WHAT YOU ARE ASKED TO DO:
If an entry holds a picture, leave that picture out. Give everything else again exactly.

GIVEN ENTRIES:
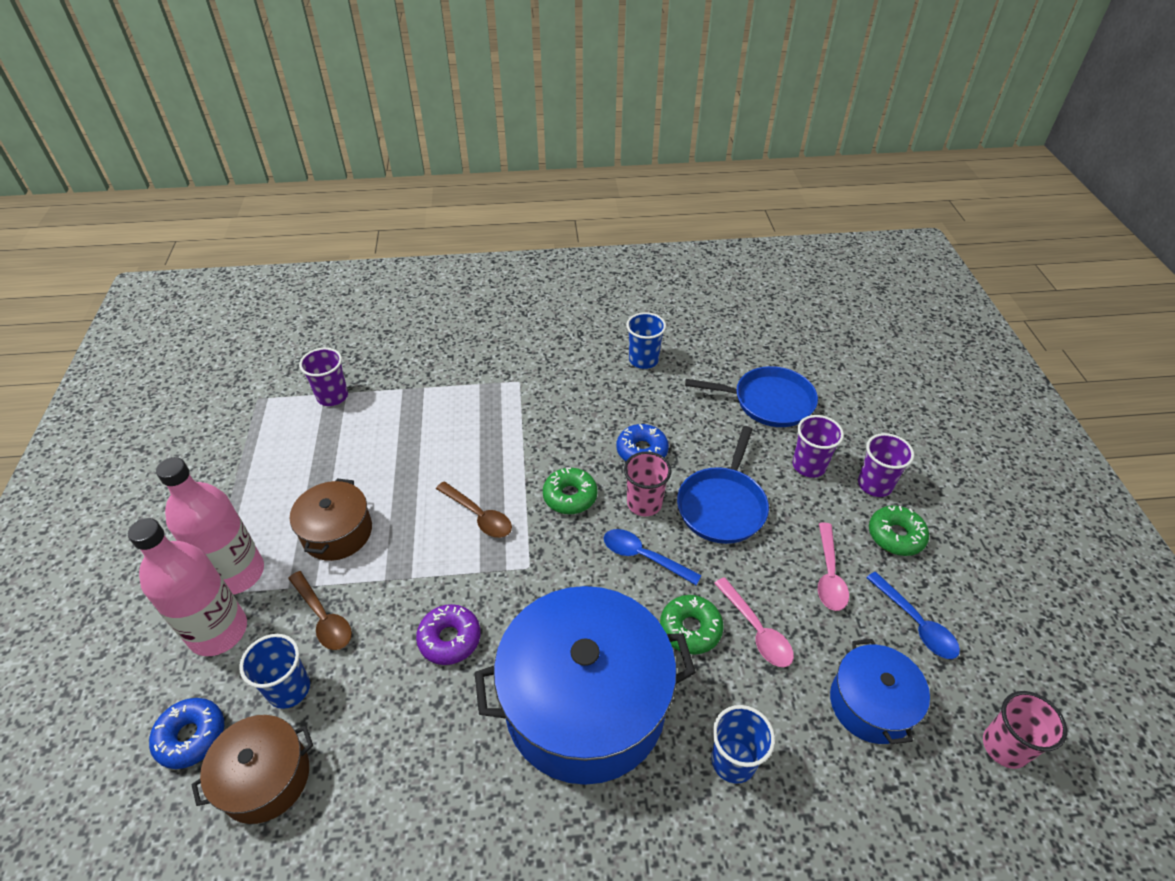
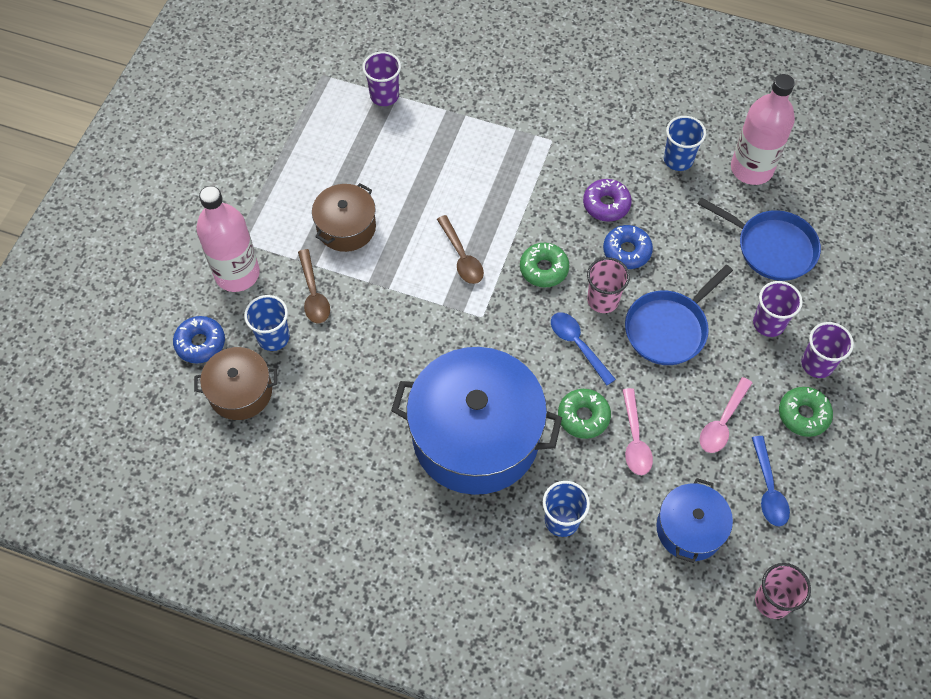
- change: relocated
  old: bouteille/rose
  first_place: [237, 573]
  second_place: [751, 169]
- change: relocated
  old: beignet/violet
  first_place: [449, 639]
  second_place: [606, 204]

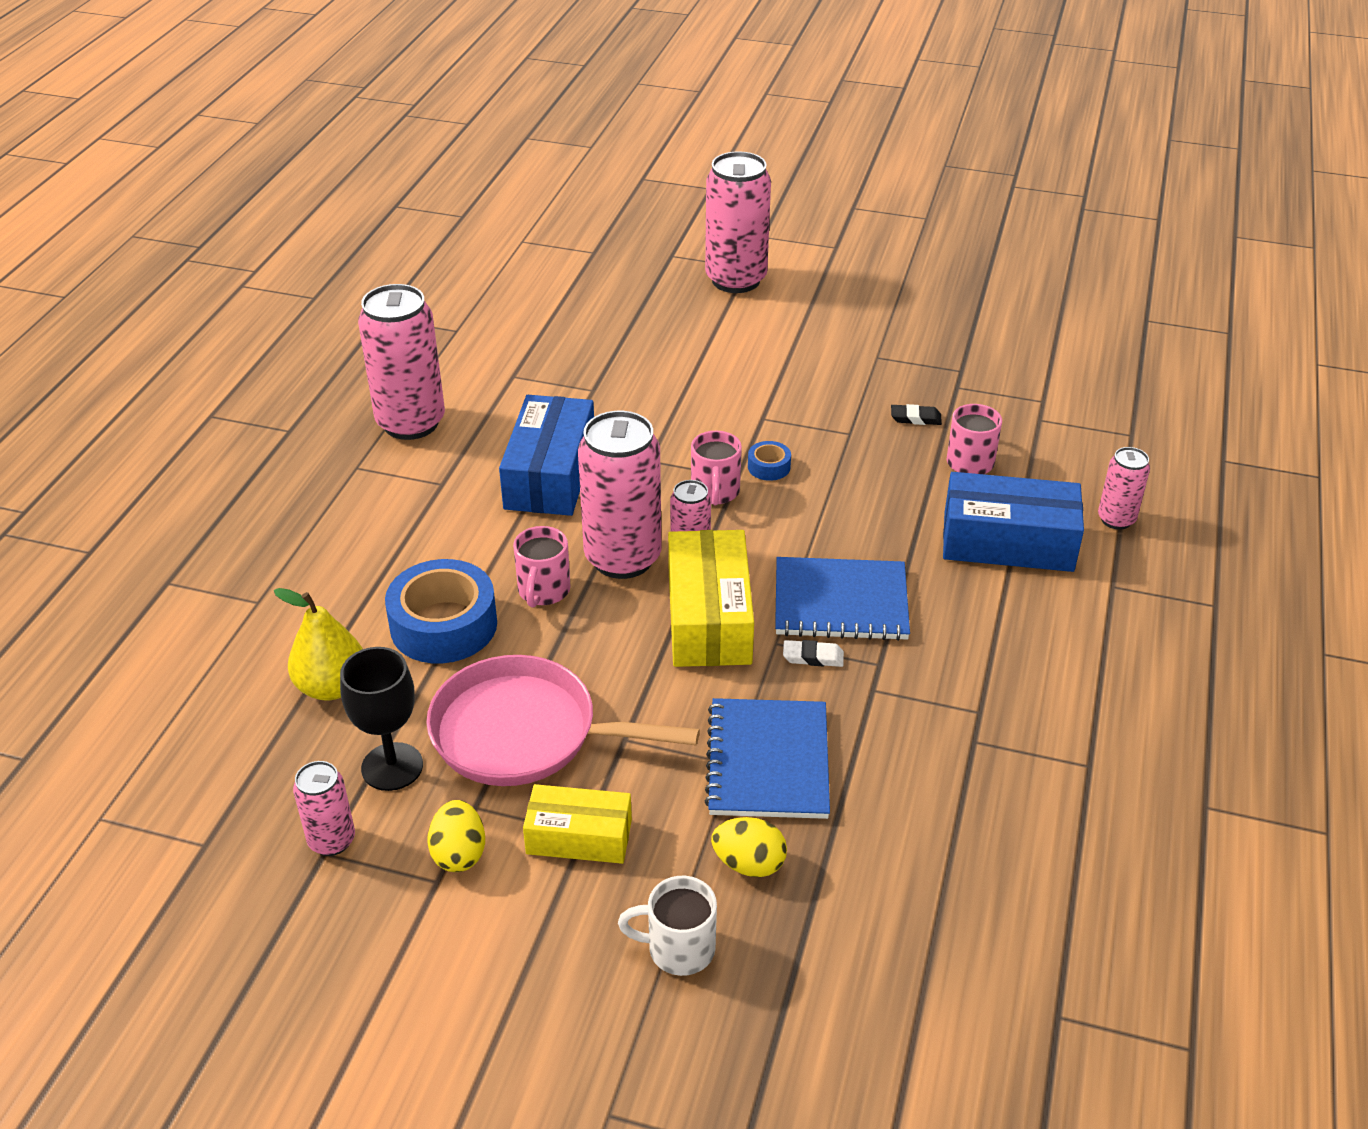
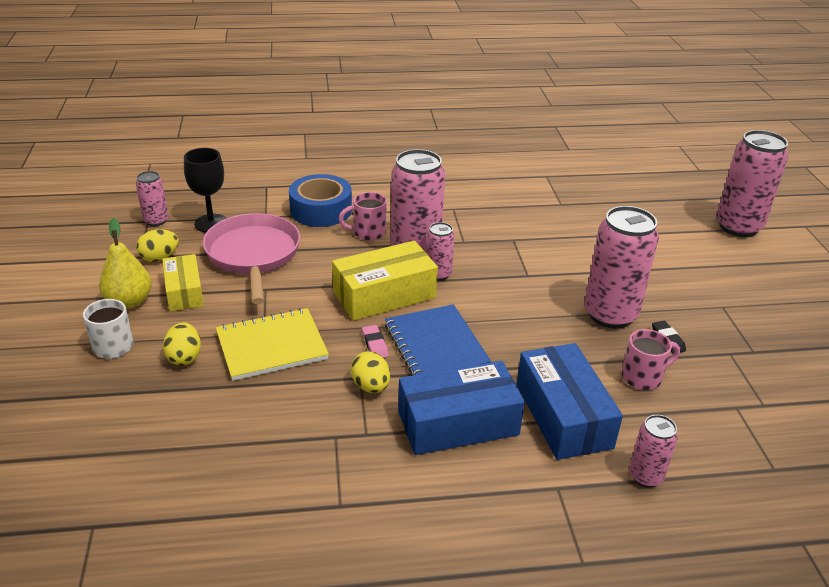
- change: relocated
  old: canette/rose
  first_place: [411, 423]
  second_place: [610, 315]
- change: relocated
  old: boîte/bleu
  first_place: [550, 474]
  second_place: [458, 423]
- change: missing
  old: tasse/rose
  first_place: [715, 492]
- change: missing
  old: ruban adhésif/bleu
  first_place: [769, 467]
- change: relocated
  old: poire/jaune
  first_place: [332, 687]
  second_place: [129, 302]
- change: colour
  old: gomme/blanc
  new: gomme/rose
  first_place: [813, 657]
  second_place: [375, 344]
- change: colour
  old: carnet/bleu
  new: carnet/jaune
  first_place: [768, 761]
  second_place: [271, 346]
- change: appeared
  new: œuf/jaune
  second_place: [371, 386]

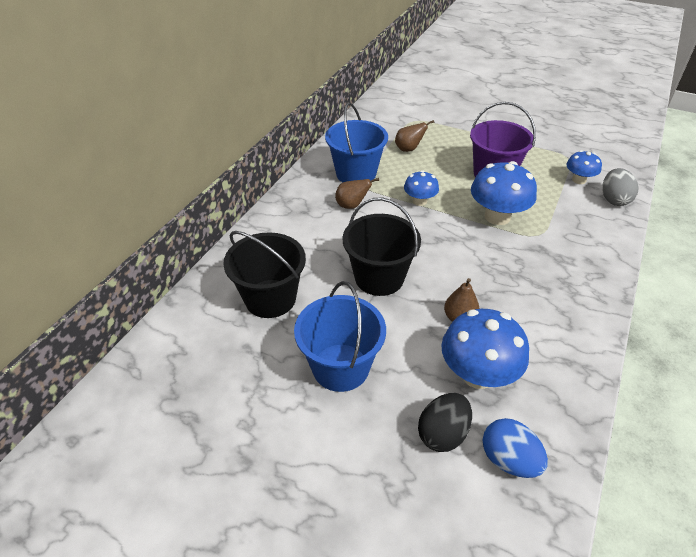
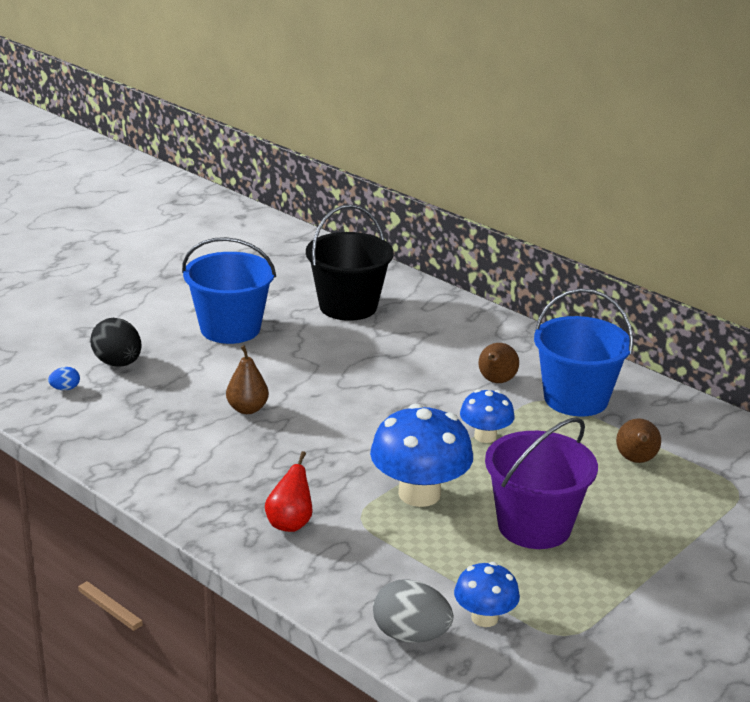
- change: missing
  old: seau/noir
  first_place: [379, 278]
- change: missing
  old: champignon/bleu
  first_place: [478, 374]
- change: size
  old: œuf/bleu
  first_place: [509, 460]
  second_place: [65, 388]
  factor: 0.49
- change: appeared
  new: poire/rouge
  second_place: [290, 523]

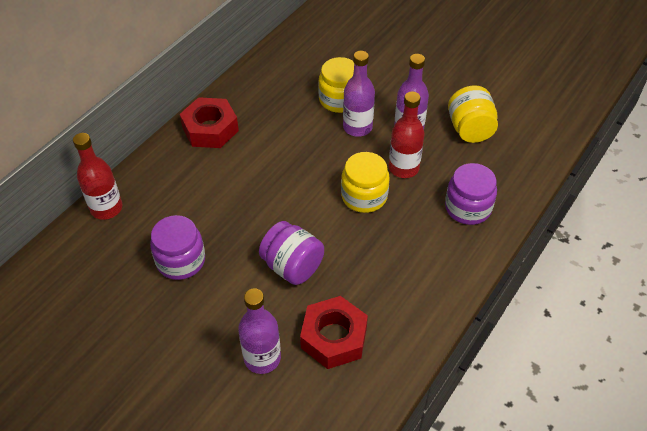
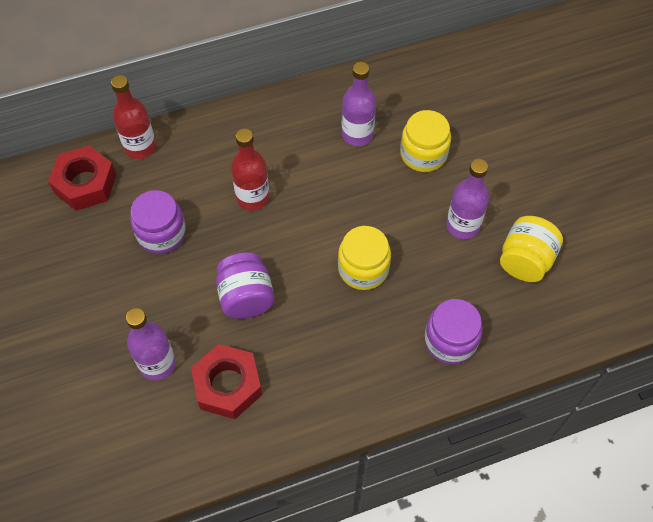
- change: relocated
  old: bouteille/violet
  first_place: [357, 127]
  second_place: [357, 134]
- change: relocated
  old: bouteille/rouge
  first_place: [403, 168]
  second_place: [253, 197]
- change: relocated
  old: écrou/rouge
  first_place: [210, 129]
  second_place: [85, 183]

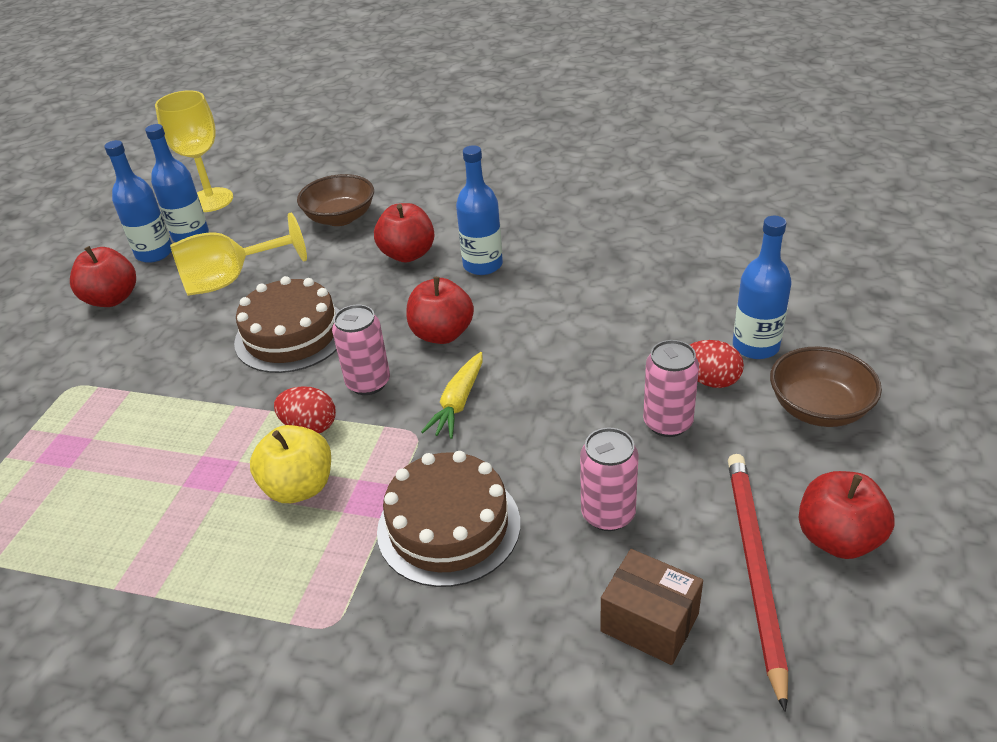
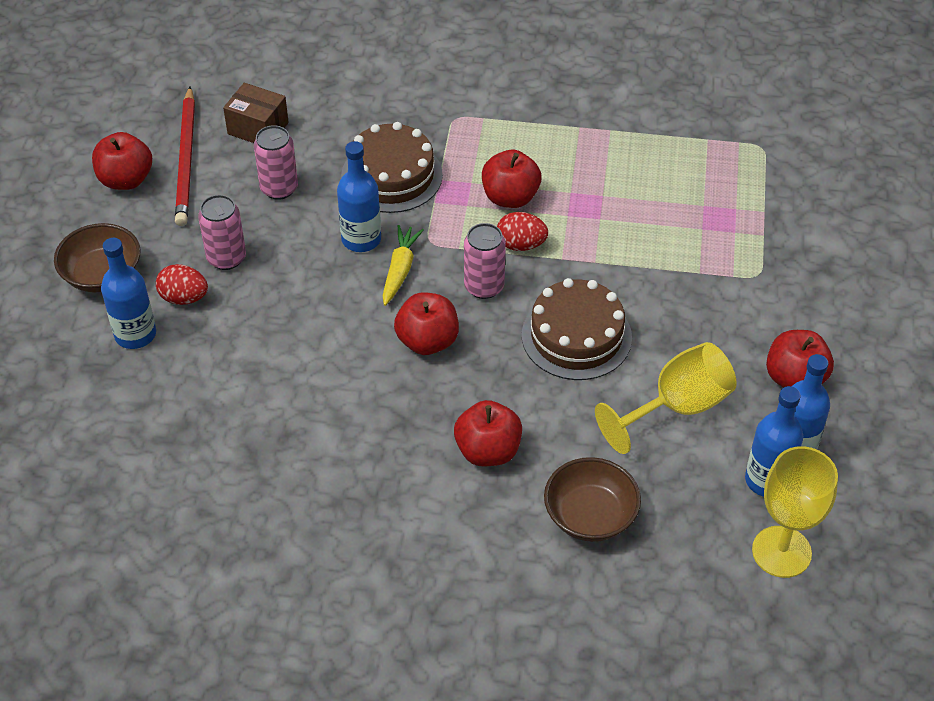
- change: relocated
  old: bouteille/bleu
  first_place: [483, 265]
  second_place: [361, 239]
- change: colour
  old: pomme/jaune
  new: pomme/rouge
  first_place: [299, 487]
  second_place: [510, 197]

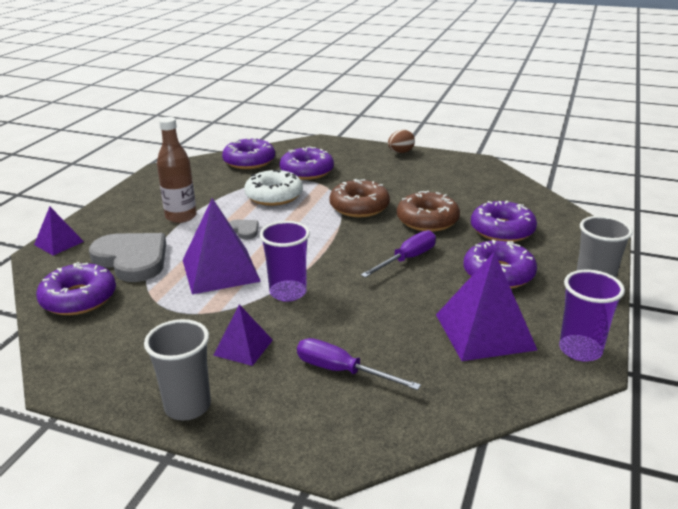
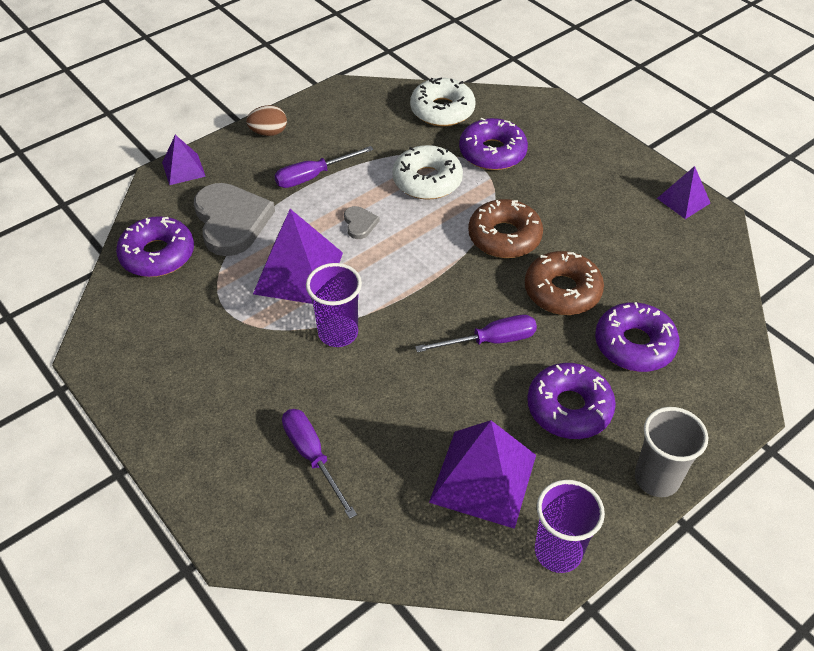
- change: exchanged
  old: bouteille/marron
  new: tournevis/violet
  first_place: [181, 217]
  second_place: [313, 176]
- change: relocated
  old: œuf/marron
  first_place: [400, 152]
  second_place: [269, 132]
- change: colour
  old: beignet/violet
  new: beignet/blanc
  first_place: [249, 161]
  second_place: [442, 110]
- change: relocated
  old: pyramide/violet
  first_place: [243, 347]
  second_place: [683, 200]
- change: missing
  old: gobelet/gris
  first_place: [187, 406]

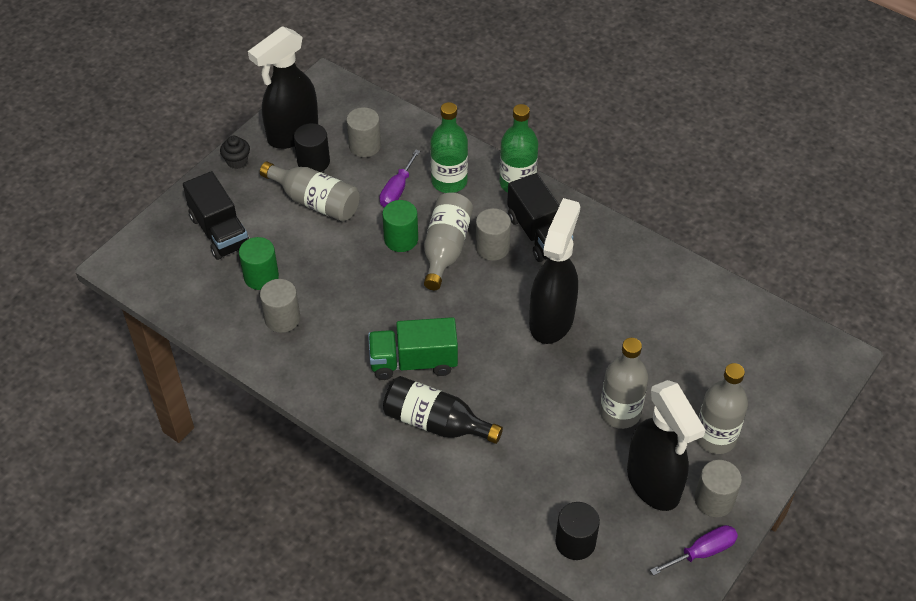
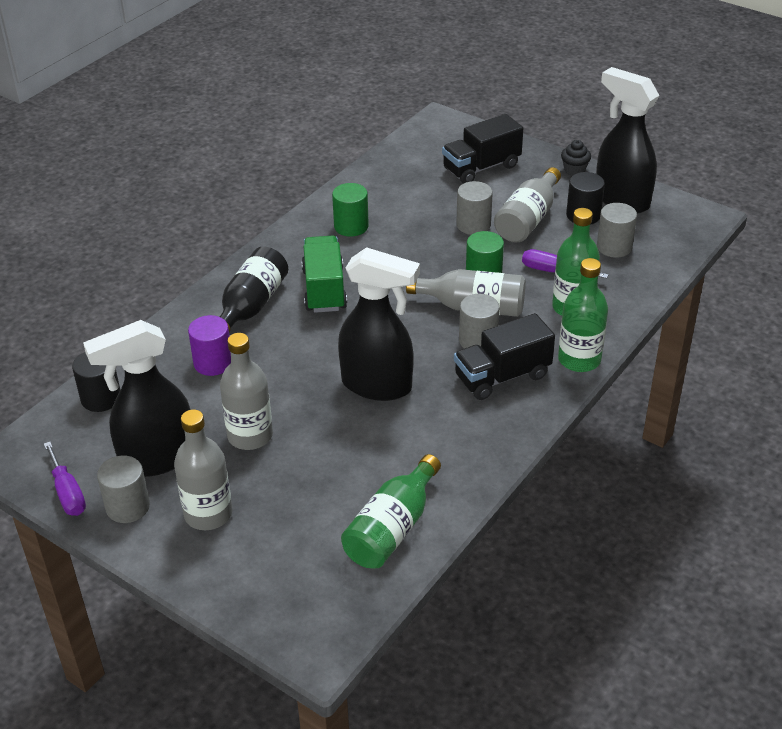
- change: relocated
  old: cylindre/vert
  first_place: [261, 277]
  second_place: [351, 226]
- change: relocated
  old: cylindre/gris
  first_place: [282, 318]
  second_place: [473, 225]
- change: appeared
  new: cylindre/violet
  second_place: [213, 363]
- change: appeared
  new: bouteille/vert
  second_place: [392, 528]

OUTPUT:
- change: relocated
  old: bouteille/rose
  first_place: [237, 573]
  second_place: [751, 169]
- change: relocated
  old: beignet/violet
  first_place: [449, 639]
  second_place: [606, 204]

- change: relocated
  old: canette/rose
  first_place: [411, 423]
  second_place: [610, 315]
- change: relocated
  old: boîte/bleu
  first_place: [550, 474]
  second_place: [458, 423]
- change: missing
  old: tasse/rose
  first_place: [715, 492]
- change: missing
  old: ruban adhésif/bleu
  first_place: [769, 467]
- change: relocated
  old: poire/jaune
  first_place: [332, 687]
  second_place: [129, 302]
- change: colour
  old: gomme/blanc
  new: gomme/rose
  first_place: [813, 657]
  second_place: [375, 344]
- change: colour
  old: carnet/bleu
  new: carnet/jaune
  first_place: [768, 761]
  second_place: [271, 346]
- change: appeared
  new: œuf/jaune
  second_place: [371, 386]

- change: missing
  old: seau/noir
  first_place: [379, 278]
- change: missing
  old: champignon/bleu
  first_place: [478, 374]
- change: size
  old: œuf/bleu
  first_place: [509, 460]
  second_place: [65, 388]
  factor: 0.49
- change: appeared
  new: poire/rouge
  second_place: [290, 523]

- change: relocated
  old: bouteille/violet
  first_place: [357, 127]
  second_place: [357, 134]
- change: relocated
  old: bouteille/rouge
  first_place: [403, 168]
  second_place: [253, 197]
- change: relocated
  old: écrou/rouge
  first_place: [210, 129]
  second_place: [85, 183]

- change: relocated
  old: bouteille/bleu
  first_place: [483, 265]
  second_place: [361, 239]
- change: colour
  old: pomme/jaune
  new: pomme/rouge
  first_place: [299, 487]
  second_place: [510, 197]

- change: exchanged
  old: bouteille/marron
  new: tournevis/violet
  first_place: [181, 217]
  second_place: [313, 176]
- change: relocated
  old: œuf/marron
  first_place: [400, 152]
  second_place: [269, 132]
- change: colour
  old: beignet/violet
  new: beignet/blanc
  first_place: [249, 161]
  second_place: [442, 110]
- change: relocated
  old: pyramide/violet
  first_place: [243, 347]
  second_place: [683, 200]
- change: missing
  old: gobelet/gris
  first_place: [187, 406]

- change: relocated
  old: cylindre/vert
  first_place: [261, 277]
  second_place: [351, 226]
- change: relocated
  old: cylindre/gris
  first_place: [282, 318]
  second_place: [473, 225]
- change: appeared
  new: cylindre/violet
  second_place: [213, 363]
- change: appeared
  new: bouteille/vert
  second_place: [392, 528]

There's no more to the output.